__AIM OF THE EXERCISE__: Extract all lines in the data that contain the word "pink".

***** SOURCE DATA

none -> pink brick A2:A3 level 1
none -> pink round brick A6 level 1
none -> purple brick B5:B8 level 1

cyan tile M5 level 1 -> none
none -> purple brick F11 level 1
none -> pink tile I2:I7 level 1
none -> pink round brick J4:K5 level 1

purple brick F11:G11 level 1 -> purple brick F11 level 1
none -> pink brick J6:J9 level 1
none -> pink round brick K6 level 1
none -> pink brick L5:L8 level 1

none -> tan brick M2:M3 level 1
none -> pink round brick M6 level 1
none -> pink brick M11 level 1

**********
***** SOURCE DATA

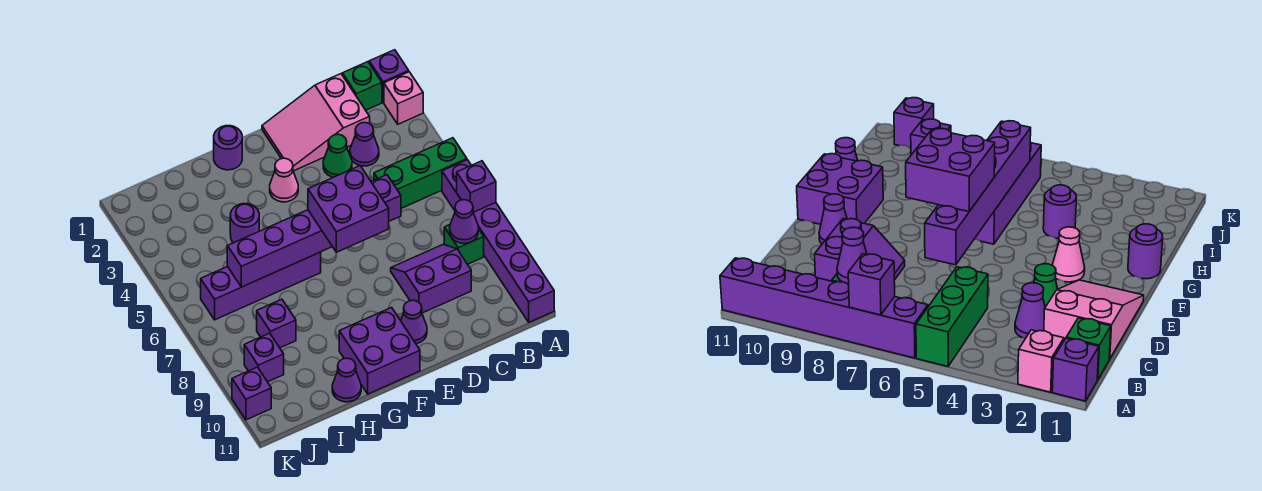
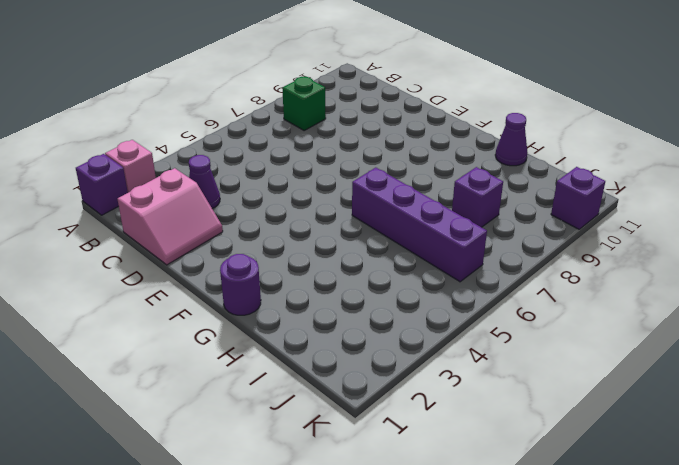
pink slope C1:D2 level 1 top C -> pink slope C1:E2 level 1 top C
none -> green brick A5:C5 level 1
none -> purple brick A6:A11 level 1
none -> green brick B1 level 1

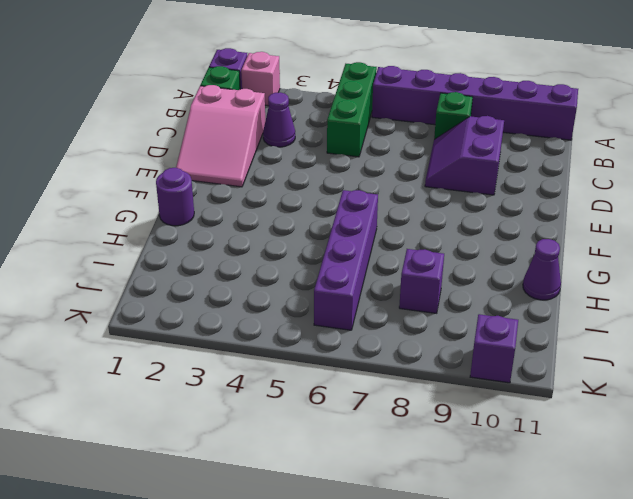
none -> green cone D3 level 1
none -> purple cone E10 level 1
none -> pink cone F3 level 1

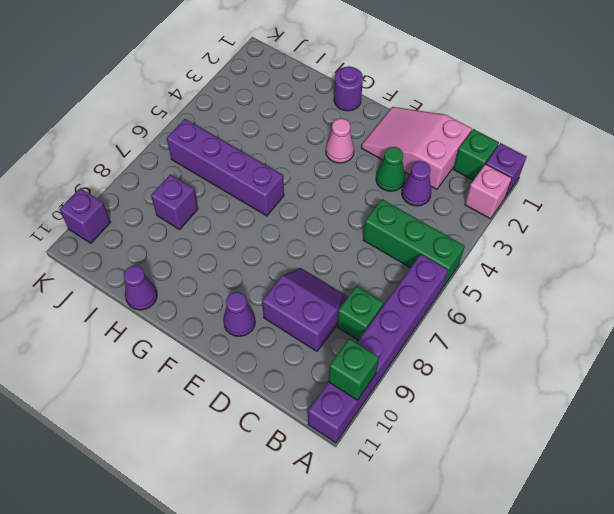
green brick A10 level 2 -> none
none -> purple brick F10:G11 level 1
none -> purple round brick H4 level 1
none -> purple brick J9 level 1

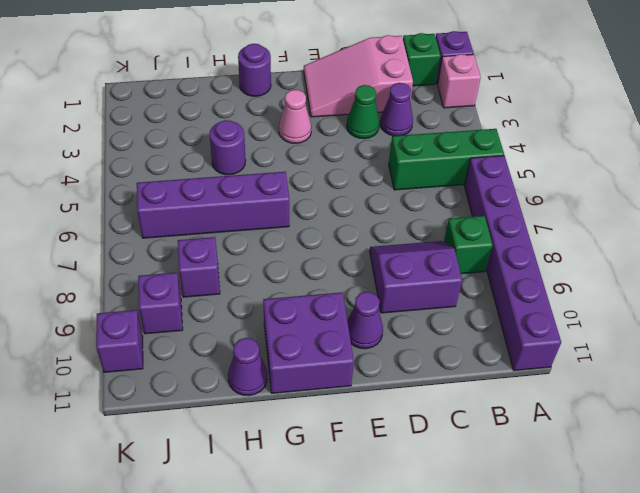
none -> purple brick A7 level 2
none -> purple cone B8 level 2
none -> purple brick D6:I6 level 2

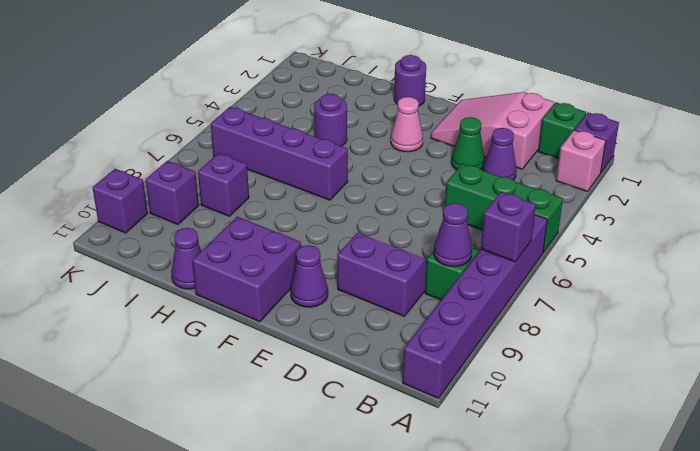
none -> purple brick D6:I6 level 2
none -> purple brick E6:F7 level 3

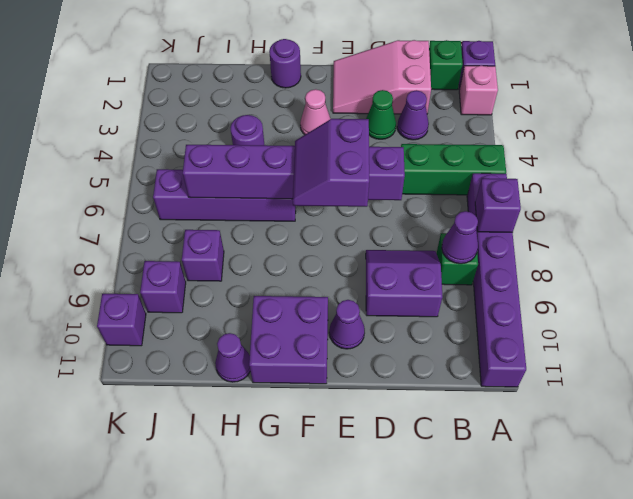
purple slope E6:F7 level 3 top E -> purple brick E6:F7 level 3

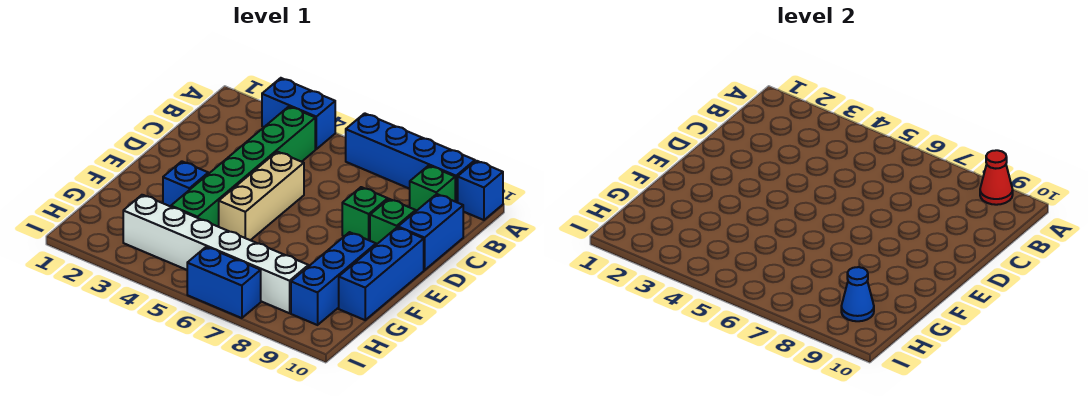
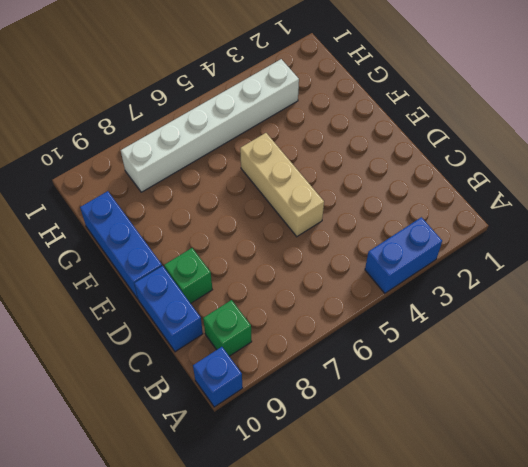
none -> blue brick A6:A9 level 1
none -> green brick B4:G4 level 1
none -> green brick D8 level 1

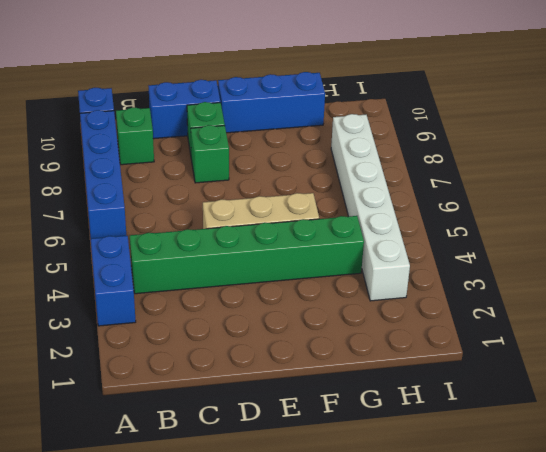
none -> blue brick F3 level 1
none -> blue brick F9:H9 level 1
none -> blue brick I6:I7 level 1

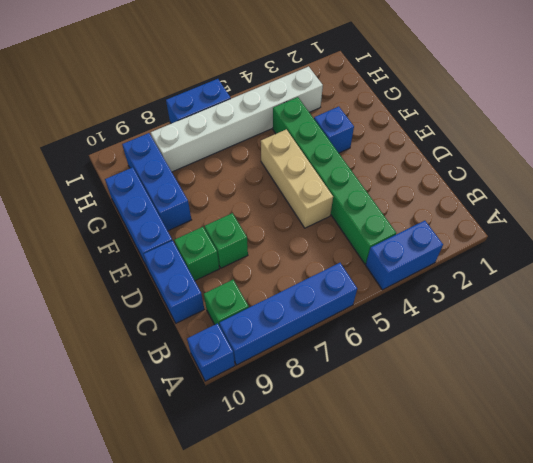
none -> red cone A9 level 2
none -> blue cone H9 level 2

**********

__RESULT OF THIS EXERCISE__:
none -> pink brick A2:A3 level 1
none -> pink round brick A6 level 1
none -> pink tile I2:I7 level 1
none -> pink round brick J4:K5 level 1
none -> pink brick J6:J9 level 1
none -> pink round brick K6 level 1
none -> pink brick L5:L8 level 1
none -> pink round brick M6 level 1
none -> pink brick M11 level 1
pink slope C1:D2 level 1 top C -> pink slope C1:E2 level 1 top C
none -> pink cone F3 level 1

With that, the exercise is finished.